What this task involves => Check each line of the listing for the string "plate", then state how many lines have it. Only the number is wanted.

━━━━━ Data

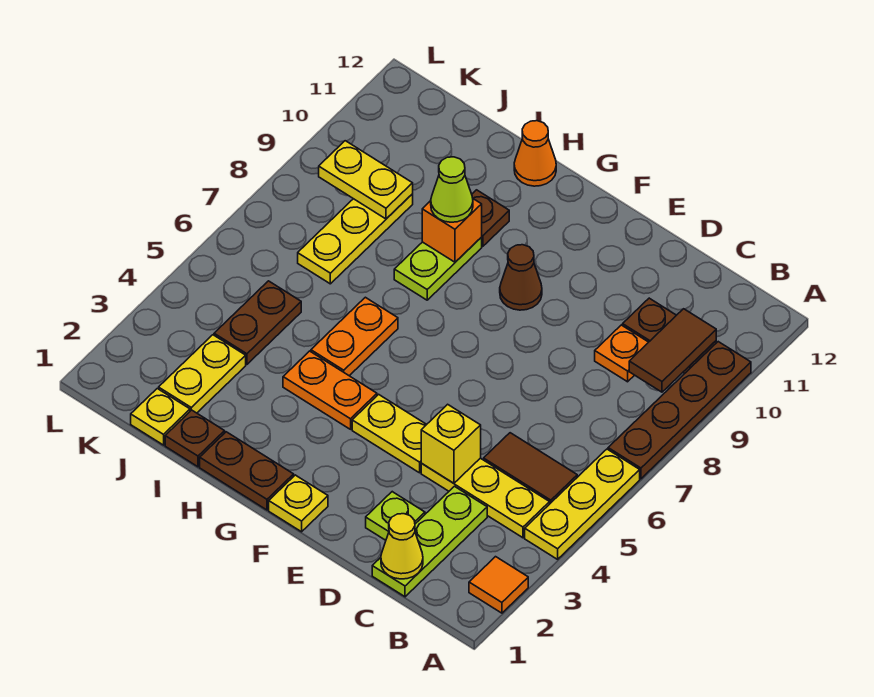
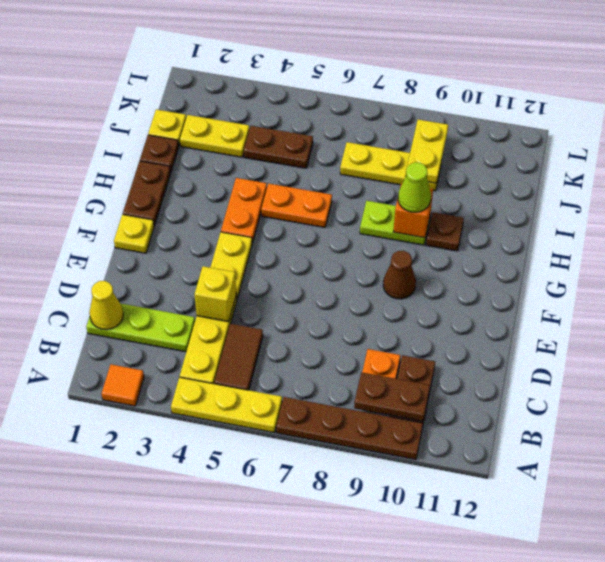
brown tile B9:B10 level 2 -> brown plate B9:B10 level 2
lime plate D2 level 1 -> none
orange cone H12 level 1 -> none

━━━━━━━━━━

Answer box => 2